◆ What is being asked ◆
A word-for-word copy of the entries, with the images left out, is what you should write.

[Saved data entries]
======
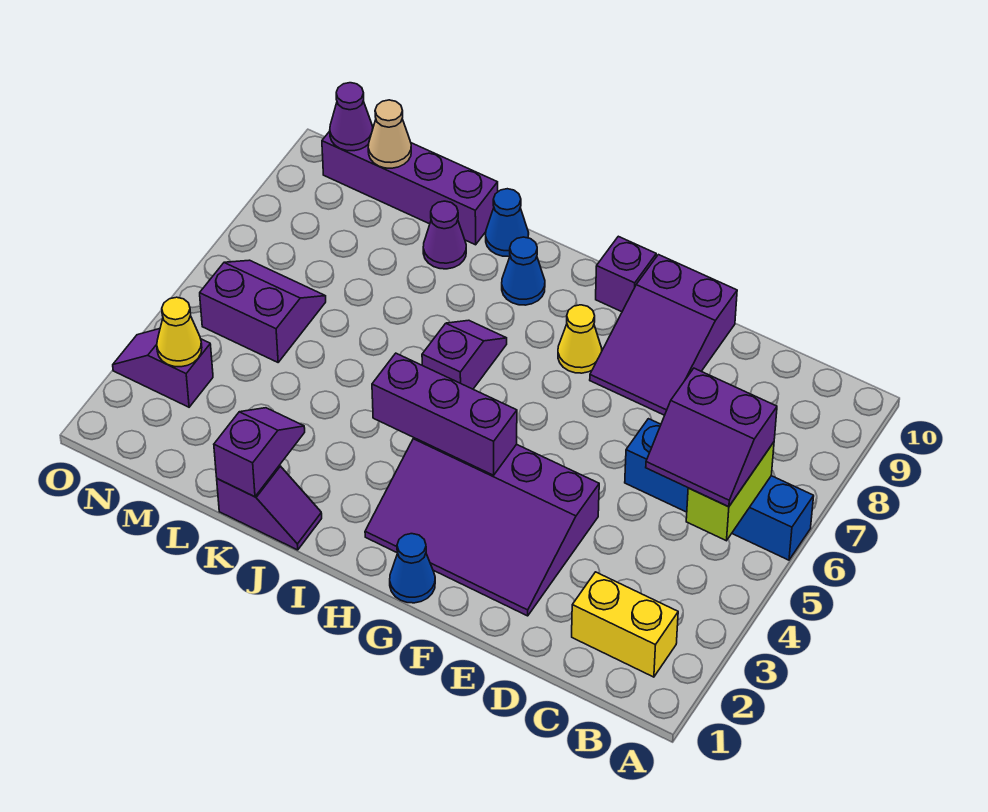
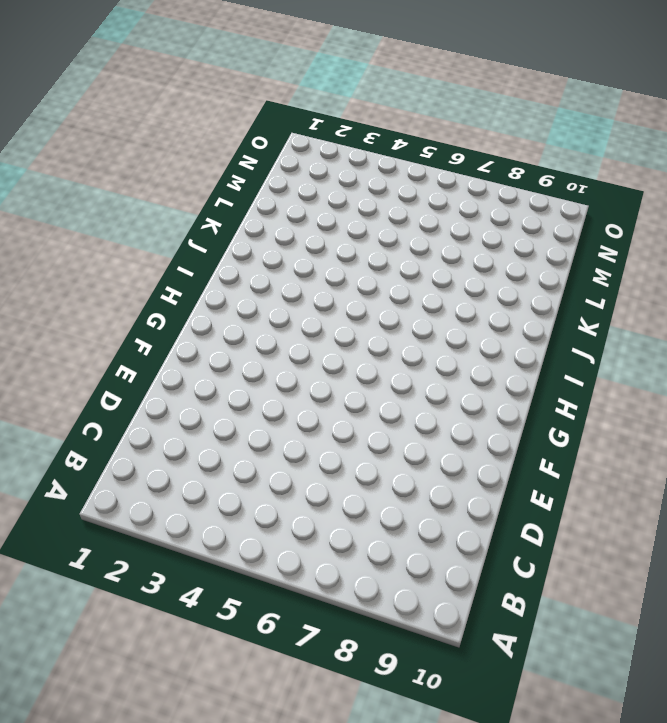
none -> blue brick A6:D6 level 1
none -> yellow brick B2:C2 level 1
none -> purple slope E2:H4 level 1 top 4

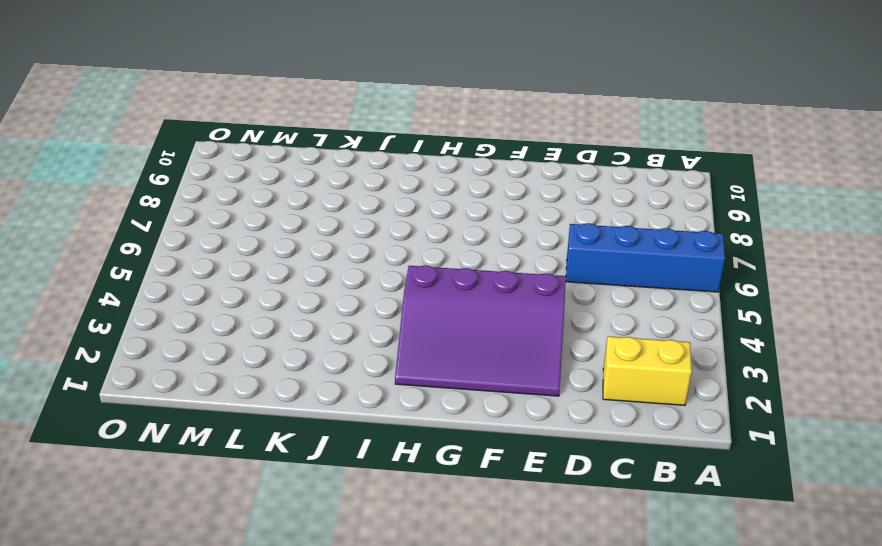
none -> purple slope E8:F10 level 1 top 10
none -> blue cone G1 level 1
none -> yellow cone G8 level 1

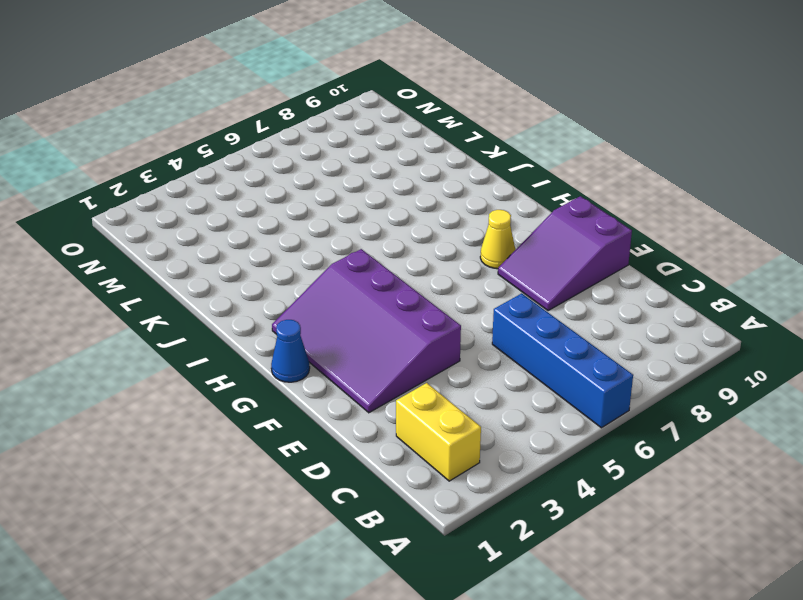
none -> purple brick G10 level 1
none -> purple slope I6:I7 level 1 top 6
none -> blue cone I9 level 1

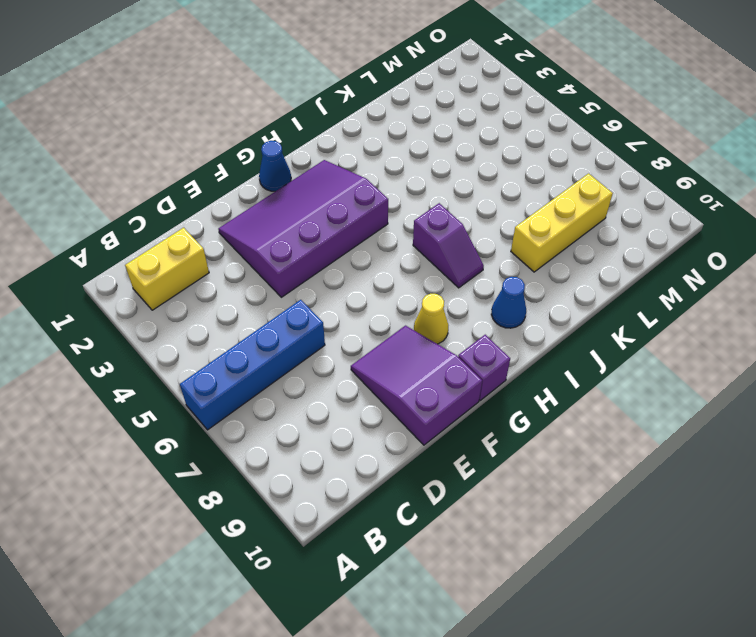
yellow brick K8:M8 level 1 -> none
none -> purple slope J1:K1 level 1 top K
none -> blue cone J10 level 1
none -> purple cone K9 level 1

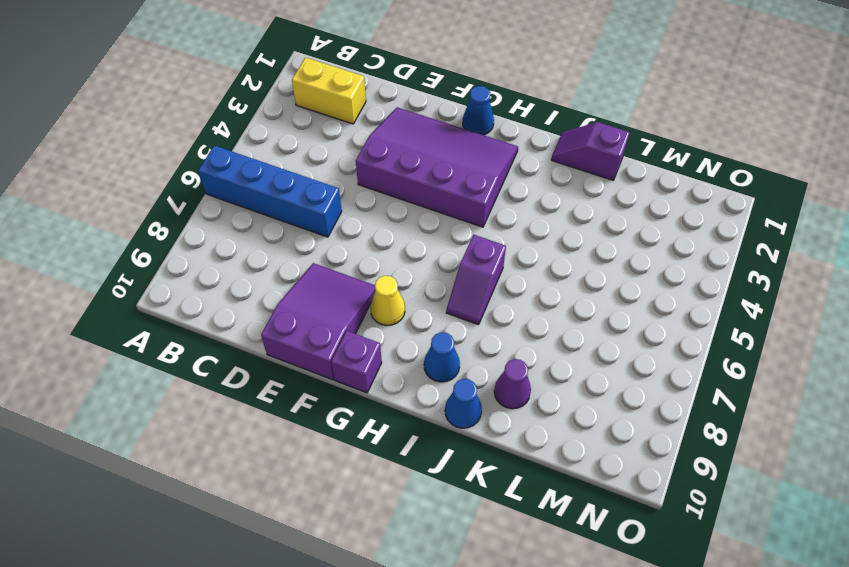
none -> purple brick K10:N10 level 1
none -> purple slope M5:N6 level 1 top 5
none -> purple slope N3:O3 level 1 top N

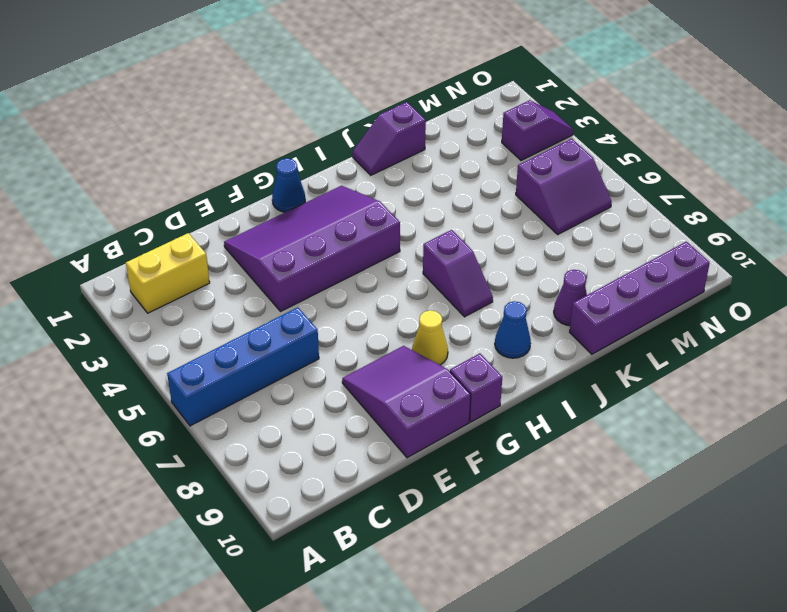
none -> blue cone J10 level 1
none -> lime brick B5:B6 level 2
none -> purple brick G4:I4 level 2

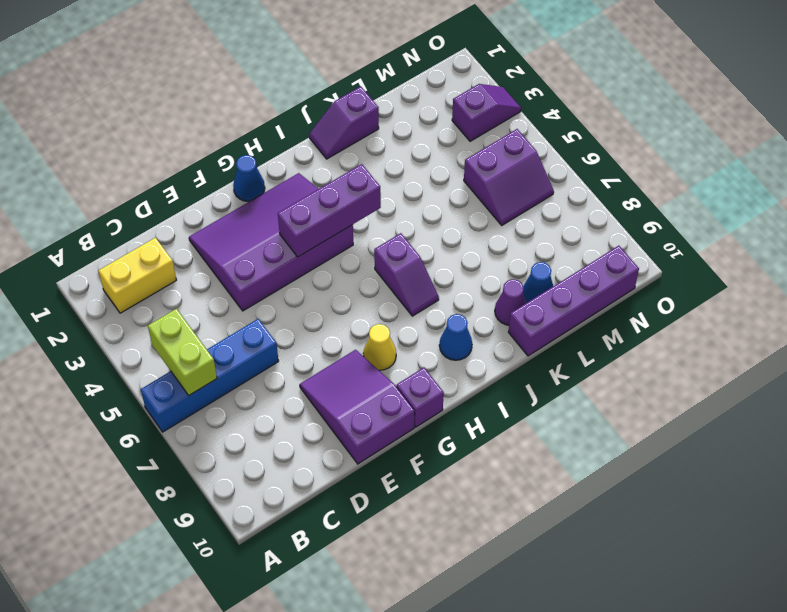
blue cone L9 level 1 -> blue cone J10 level 1
none -> purple slope K1:K2 level 2 top 1
none -> tan cone M10 level 2
none -> yellow cone N3 level 2

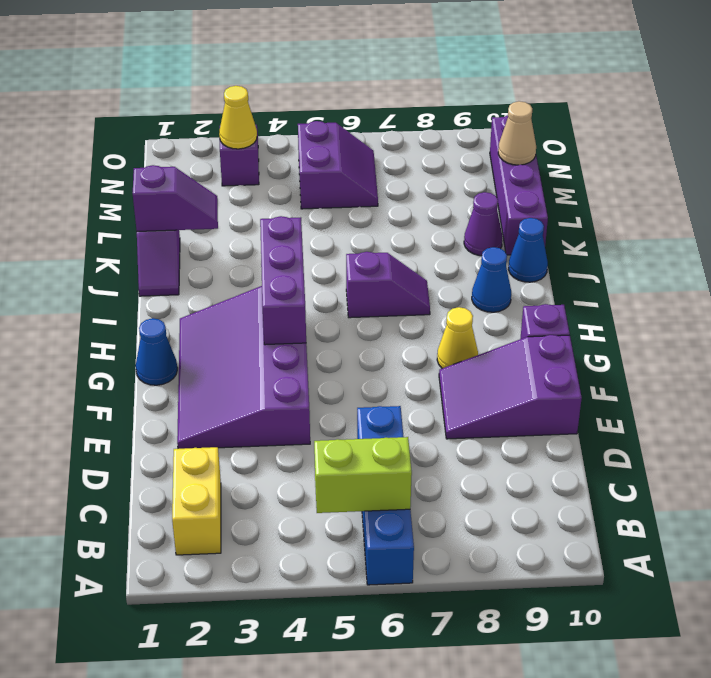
none -> purple cone N10 level 2
none -> purple slope B5:C6 level 3 top 6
======
◆ Solved problem ◆
none -> blue brick A6:D6 level 1
none -> yellow brick B2:C2 level 1
none -> purple slope E2:H4 level 1 top 4

none -> purple slope E8:F10 level 1 top 10
none -> blue cone G1 level 1
none -> yellow cone G8 level 1

none -> purple brick G10 level 1
none -> purple slope I6:I7 level 1 top 6
none -> blue cone I9 level 1

yellow brick K8:M8 level 1 -> none
none -> purple slope J1:K1 level 1 top K
none -> blue cone J10 level 1
none -> purple cone K9 level 1

none -> purple brick K10:N10 level 1
none -> purple slope M5:N6 level 1 top 5
none -> purple slope N3:O3 level 1 top N

none -> blue cone J10 level 1
none -> lime brick B5:B6 level 2
none -> purple brick G4:I4 level 2

blue cone L9 level 1 -> blue cone J10 level 1
none -> purple slope K1:K2 level 2 top 1
none -> tan cone M10 level 2
none -> yellow cone N3 level 2

none -> purple cone N10 level 2
none -> purple slope B5:C6 level 3 top 6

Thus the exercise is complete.